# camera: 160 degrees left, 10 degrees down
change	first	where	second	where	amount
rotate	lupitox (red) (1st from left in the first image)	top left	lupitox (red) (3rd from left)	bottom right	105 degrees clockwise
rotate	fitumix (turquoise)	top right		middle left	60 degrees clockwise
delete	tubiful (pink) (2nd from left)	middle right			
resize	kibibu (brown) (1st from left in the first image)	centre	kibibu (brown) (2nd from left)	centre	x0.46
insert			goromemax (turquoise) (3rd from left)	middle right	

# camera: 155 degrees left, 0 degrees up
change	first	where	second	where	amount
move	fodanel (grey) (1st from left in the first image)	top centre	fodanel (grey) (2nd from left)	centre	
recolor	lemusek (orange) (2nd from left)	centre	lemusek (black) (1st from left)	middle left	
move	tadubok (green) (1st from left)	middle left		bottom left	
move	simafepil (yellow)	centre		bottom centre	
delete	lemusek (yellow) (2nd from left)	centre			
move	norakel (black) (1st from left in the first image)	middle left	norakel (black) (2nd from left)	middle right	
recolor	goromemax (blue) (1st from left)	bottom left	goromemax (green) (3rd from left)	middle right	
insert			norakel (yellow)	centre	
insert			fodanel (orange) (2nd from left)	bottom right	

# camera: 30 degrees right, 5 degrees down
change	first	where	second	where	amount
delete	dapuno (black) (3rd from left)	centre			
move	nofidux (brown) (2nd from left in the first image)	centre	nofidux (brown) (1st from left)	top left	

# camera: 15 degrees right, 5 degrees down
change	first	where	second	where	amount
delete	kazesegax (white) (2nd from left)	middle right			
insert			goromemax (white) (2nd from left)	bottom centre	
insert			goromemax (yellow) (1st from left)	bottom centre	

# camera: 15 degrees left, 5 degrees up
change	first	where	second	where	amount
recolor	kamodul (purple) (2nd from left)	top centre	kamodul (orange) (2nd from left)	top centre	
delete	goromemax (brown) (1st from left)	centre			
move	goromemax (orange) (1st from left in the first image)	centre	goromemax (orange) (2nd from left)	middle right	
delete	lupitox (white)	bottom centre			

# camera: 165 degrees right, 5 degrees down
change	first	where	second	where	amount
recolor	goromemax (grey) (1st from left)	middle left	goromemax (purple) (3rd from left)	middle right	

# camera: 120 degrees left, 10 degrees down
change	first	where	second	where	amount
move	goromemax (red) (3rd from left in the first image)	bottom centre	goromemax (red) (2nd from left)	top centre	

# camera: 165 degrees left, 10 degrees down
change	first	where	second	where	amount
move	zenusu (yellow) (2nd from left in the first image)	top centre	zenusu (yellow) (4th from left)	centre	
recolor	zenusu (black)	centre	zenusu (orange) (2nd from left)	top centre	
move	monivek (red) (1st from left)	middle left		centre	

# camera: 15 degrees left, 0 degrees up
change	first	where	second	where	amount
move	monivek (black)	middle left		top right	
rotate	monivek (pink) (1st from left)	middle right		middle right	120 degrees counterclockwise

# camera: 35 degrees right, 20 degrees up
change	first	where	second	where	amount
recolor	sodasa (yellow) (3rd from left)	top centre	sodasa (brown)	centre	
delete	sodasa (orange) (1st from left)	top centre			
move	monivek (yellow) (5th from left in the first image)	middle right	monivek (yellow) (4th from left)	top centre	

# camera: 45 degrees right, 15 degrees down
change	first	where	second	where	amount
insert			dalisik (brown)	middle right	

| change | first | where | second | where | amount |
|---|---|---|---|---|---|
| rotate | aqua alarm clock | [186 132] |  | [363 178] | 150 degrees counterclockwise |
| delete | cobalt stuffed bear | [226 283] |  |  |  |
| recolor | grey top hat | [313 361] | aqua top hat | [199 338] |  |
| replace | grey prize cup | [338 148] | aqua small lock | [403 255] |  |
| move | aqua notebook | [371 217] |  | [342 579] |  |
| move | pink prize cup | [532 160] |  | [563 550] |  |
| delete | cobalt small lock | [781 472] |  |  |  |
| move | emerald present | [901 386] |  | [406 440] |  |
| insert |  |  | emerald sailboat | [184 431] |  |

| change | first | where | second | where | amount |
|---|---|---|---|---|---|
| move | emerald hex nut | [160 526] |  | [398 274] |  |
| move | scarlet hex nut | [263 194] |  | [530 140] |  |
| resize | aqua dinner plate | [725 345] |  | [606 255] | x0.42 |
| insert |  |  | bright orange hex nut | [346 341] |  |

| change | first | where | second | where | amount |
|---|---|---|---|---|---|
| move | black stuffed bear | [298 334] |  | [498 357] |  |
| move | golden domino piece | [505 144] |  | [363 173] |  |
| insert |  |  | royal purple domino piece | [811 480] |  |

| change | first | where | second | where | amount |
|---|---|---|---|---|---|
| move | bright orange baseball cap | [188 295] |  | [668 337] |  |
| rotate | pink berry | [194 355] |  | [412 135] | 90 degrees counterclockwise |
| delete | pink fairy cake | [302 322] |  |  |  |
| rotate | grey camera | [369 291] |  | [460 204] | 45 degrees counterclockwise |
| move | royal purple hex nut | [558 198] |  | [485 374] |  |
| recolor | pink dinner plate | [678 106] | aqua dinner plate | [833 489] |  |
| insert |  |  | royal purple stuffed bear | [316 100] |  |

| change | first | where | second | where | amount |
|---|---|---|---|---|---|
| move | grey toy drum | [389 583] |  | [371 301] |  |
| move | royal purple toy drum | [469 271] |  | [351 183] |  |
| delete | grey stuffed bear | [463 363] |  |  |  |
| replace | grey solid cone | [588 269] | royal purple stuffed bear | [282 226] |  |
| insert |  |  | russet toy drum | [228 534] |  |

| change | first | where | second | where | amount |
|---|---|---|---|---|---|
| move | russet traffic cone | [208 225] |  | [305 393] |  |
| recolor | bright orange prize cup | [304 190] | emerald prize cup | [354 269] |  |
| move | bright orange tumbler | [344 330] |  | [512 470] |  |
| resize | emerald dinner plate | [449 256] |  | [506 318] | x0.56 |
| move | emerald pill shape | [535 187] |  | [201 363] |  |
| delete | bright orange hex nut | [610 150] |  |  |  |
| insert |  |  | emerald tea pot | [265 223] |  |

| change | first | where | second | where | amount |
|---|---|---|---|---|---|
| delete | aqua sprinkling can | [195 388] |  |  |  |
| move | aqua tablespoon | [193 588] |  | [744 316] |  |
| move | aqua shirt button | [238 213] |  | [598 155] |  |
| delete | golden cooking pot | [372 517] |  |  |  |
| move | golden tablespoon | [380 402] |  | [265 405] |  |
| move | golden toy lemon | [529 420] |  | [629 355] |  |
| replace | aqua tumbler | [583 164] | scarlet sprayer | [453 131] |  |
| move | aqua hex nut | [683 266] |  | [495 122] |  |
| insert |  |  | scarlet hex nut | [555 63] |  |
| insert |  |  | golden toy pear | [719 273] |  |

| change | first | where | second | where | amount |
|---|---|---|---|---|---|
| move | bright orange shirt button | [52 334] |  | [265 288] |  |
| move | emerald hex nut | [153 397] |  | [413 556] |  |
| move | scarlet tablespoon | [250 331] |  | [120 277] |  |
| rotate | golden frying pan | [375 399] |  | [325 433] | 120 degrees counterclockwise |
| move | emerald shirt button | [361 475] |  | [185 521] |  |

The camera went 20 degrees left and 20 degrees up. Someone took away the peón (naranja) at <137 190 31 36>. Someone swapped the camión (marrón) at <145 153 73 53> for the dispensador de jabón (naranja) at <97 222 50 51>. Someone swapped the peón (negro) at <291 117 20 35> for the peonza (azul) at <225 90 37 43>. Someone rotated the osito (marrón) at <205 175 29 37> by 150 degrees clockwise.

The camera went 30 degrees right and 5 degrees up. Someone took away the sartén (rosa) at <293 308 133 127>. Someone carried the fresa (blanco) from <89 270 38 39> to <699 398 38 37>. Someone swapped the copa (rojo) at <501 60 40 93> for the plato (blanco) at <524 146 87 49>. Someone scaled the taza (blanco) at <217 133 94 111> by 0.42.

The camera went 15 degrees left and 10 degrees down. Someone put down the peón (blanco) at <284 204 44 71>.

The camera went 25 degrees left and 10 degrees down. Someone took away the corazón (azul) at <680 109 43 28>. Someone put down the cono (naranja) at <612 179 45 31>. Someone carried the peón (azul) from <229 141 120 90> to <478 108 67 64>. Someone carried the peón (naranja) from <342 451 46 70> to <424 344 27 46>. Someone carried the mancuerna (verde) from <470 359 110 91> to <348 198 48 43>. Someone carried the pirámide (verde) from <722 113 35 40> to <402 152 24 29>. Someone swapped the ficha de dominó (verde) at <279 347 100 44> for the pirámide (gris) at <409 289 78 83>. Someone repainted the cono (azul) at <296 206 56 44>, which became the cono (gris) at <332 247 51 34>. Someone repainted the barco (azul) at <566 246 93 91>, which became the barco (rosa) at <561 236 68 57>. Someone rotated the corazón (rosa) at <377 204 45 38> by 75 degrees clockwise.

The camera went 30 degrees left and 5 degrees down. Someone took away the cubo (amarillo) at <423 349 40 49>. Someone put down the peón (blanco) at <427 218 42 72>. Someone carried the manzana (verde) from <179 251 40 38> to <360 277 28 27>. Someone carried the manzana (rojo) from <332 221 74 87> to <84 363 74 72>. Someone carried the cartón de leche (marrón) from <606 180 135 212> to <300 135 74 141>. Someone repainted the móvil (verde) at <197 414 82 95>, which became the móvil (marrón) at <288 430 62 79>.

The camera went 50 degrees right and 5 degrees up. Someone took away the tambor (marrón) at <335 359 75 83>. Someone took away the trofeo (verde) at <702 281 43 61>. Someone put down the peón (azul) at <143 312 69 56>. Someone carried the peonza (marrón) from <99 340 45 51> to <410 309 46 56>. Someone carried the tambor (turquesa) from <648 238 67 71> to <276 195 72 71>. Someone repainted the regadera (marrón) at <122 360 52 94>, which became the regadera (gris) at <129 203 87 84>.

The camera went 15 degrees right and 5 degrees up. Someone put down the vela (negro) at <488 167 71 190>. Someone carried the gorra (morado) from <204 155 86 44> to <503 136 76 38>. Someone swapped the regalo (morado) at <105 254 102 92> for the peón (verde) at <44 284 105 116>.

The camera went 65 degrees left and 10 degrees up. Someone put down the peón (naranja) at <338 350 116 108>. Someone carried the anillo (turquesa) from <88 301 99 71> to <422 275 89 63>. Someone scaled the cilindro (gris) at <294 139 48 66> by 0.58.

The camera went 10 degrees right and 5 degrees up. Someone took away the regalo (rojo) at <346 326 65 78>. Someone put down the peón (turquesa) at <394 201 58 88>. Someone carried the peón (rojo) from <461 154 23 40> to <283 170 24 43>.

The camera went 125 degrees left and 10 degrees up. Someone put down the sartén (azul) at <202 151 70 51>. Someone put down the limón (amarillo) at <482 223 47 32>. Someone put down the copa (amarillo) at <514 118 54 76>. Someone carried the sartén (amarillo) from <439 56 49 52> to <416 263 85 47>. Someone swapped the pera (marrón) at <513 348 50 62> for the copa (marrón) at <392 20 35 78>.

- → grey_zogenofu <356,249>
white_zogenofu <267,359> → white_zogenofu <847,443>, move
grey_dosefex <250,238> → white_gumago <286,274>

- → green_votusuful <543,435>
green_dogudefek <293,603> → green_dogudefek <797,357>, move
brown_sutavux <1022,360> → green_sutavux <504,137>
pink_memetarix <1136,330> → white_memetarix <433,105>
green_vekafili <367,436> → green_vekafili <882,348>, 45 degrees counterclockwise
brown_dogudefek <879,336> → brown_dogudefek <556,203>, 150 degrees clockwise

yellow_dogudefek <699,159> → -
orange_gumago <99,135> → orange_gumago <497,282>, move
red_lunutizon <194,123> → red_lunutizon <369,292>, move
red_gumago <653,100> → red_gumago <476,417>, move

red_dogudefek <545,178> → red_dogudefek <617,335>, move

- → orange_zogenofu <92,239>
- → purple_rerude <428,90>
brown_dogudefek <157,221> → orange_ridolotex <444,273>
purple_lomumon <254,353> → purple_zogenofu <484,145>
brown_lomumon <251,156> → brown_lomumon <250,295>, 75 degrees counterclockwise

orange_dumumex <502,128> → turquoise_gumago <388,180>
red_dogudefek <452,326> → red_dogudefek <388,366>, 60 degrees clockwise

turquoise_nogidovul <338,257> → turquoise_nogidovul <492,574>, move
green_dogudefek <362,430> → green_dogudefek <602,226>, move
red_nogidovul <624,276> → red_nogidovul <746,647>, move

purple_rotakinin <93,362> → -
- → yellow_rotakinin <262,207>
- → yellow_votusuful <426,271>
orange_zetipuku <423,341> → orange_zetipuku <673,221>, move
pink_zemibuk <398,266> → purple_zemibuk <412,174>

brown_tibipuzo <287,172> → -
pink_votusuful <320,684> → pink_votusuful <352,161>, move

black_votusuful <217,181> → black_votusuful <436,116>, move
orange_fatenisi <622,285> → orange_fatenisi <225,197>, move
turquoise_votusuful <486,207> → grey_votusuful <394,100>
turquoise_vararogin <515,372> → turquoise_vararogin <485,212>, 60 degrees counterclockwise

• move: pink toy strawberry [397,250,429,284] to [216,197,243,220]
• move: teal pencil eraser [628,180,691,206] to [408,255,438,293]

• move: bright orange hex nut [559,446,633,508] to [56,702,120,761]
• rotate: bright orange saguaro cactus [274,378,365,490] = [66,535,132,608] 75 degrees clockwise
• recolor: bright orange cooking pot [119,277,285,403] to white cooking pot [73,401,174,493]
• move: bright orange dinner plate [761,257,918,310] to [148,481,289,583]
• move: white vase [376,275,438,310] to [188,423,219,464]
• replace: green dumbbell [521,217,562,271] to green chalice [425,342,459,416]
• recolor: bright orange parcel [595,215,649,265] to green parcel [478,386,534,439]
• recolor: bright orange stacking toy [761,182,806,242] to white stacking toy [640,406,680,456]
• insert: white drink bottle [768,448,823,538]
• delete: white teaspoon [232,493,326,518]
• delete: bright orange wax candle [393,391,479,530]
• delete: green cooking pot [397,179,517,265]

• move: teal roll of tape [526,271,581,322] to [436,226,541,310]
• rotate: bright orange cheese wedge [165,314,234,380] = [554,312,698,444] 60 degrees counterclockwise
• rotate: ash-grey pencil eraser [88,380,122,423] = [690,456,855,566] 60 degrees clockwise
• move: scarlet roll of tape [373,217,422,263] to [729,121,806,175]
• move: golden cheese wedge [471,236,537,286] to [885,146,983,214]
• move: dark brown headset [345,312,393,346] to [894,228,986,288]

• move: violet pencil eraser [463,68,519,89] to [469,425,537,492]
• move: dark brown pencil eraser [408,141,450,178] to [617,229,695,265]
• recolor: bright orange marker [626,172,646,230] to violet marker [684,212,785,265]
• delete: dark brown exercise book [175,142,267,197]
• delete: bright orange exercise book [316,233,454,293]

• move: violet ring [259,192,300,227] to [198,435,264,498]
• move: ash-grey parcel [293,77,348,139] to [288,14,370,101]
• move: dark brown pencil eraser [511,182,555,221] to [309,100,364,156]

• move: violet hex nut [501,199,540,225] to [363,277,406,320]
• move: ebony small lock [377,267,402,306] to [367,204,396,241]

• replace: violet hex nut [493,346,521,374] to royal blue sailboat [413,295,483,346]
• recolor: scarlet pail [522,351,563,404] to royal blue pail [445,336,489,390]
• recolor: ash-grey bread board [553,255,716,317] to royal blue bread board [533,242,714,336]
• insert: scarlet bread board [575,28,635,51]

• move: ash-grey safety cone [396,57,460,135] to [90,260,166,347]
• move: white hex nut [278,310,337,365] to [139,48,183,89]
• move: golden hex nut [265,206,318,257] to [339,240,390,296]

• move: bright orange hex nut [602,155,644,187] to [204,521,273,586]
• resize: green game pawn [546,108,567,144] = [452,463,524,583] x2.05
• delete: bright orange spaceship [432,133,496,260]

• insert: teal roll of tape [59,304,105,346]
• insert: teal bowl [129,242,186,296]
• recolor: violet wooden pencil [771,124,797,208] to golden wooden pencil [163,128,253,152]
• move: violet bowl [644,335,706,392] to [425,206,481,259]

□ □ □ □ □ □ □

# WHAT IS NEEDED
Go through the material above, and wherever a line contains the string "cobalt", return it.

# WRITTEN SOLUTION
| delete | cobalt stuffed bear | [226 283] |  |  |  |
| delete | cobalt small lock | [781 472] |  |  |  |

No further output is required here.